*** Block opens ***

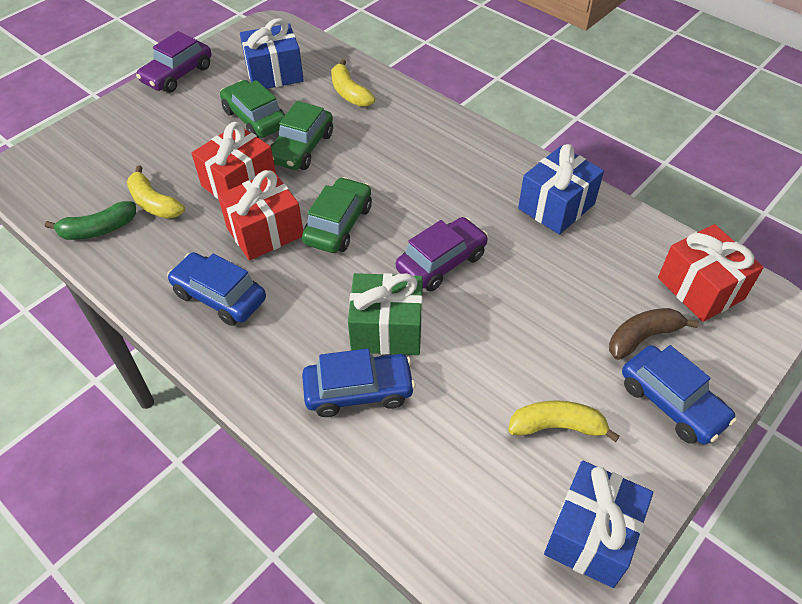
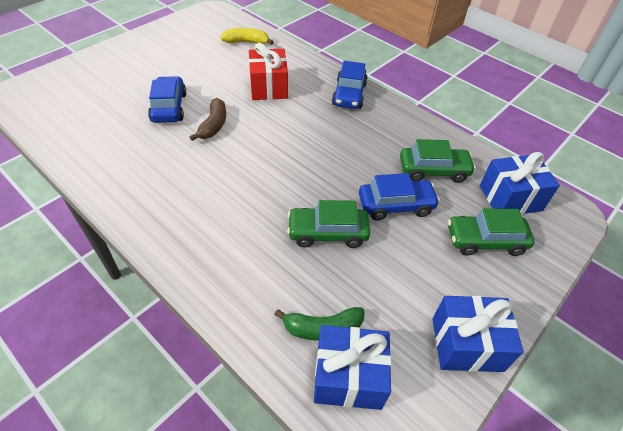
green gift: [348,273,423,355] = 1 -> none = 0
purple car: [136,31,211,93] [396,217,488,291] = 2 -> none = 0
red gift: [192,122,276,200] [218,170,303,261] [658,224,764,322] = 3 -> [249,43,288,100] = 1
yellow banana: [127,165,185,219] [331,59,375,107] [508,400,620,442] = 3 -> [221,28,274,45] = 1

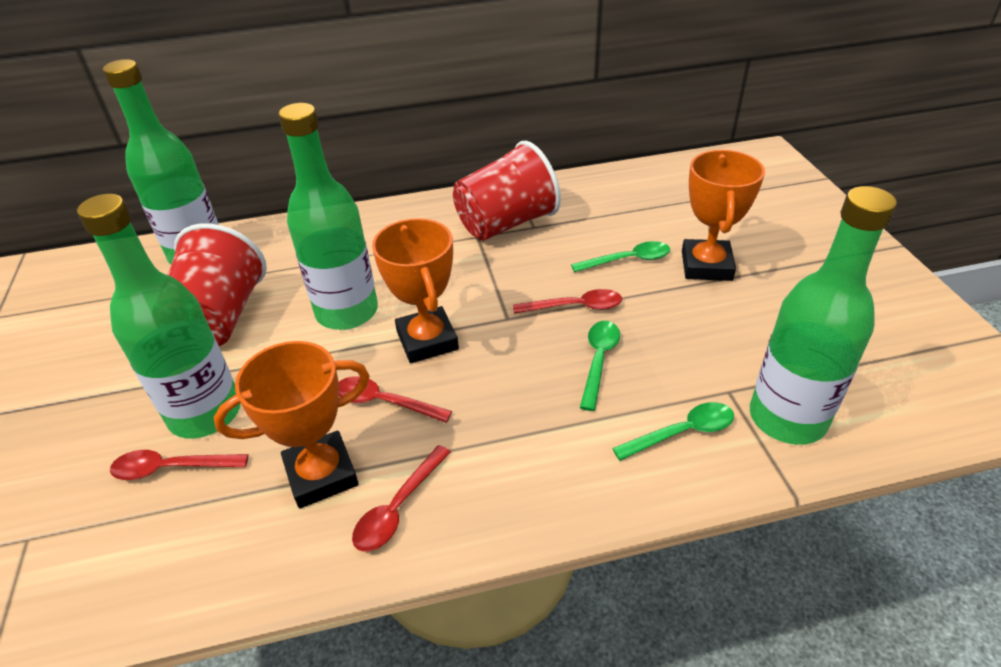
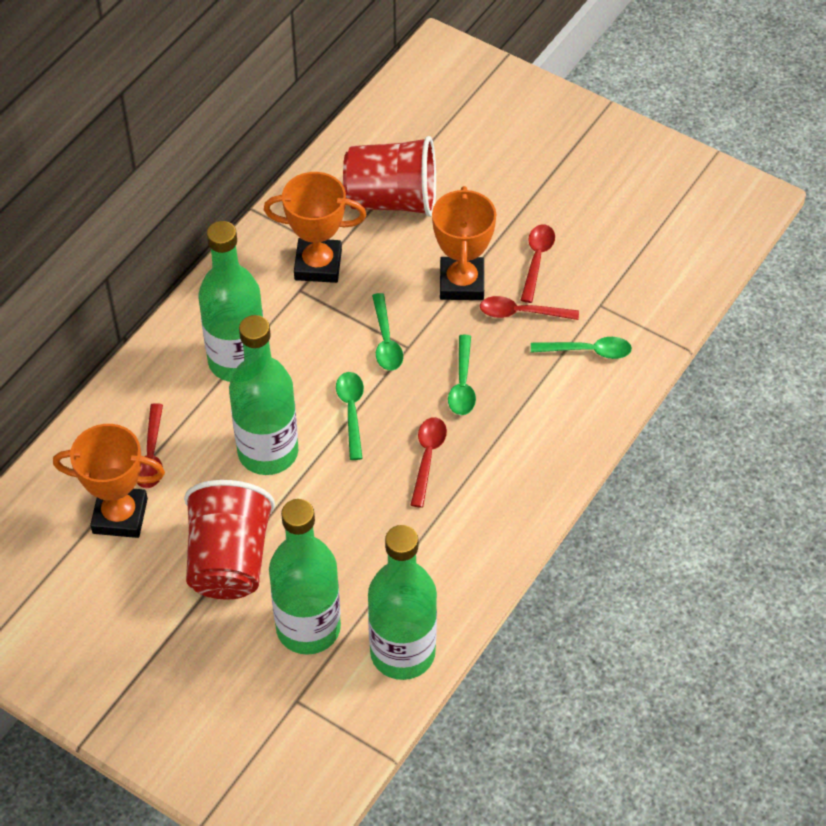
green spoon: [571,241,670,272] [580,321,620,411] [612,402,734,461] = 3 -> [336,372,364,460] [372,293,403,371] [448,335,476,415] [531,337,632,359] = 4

*** Block closes ***

**PROBLEM TO SOLVE**
Since only a number is wanted, please say how many lines in the data include the word "gift".

**ANSWER**
2